THE TASK: Please print exactly the lines running from the one that contains "repainted,pure white cactus,<82" to the end of the data, with both lines included.

TASK DATA:
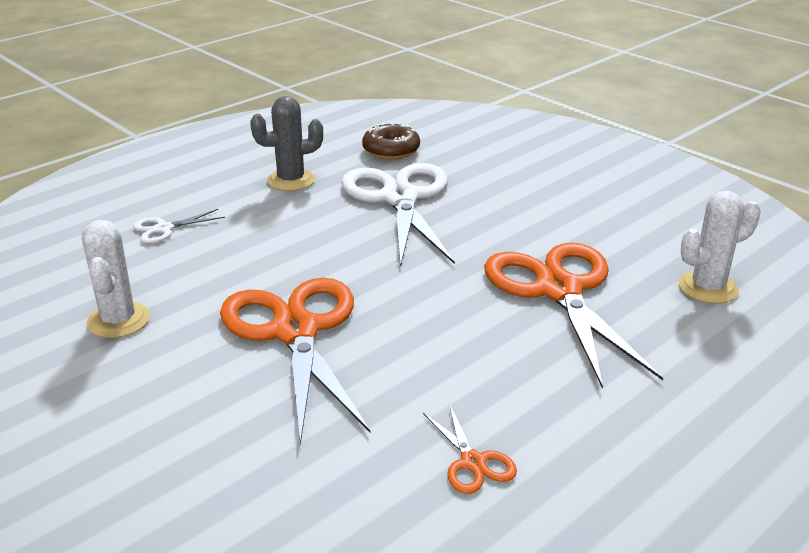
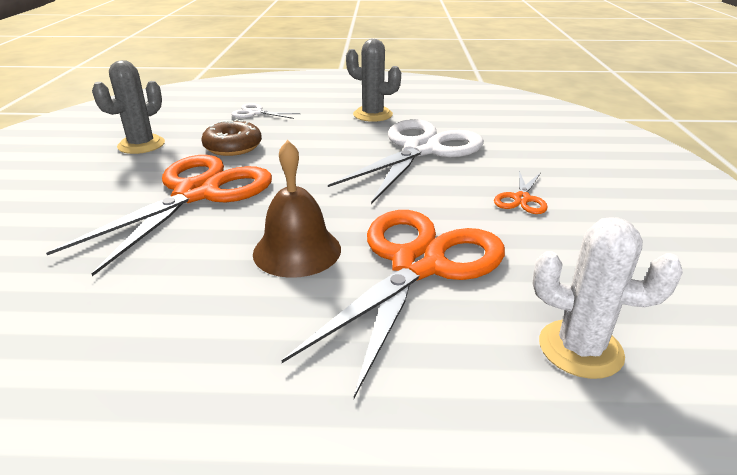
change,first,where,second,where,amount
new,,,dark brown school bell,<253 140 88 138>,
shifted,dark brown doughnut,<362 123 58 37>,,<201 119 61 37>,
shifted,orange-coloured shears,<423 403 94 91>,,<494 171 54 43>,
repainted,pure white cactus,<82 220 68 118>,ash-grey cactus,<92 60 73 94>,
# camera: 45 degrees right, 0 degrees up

EXERCISE OUTPUT:
repainted,pure white cactus,<82 220 68 118>,ash-grey cactus,<92 60 73 94>,
# camera: 45 degrees right, 0 degrees up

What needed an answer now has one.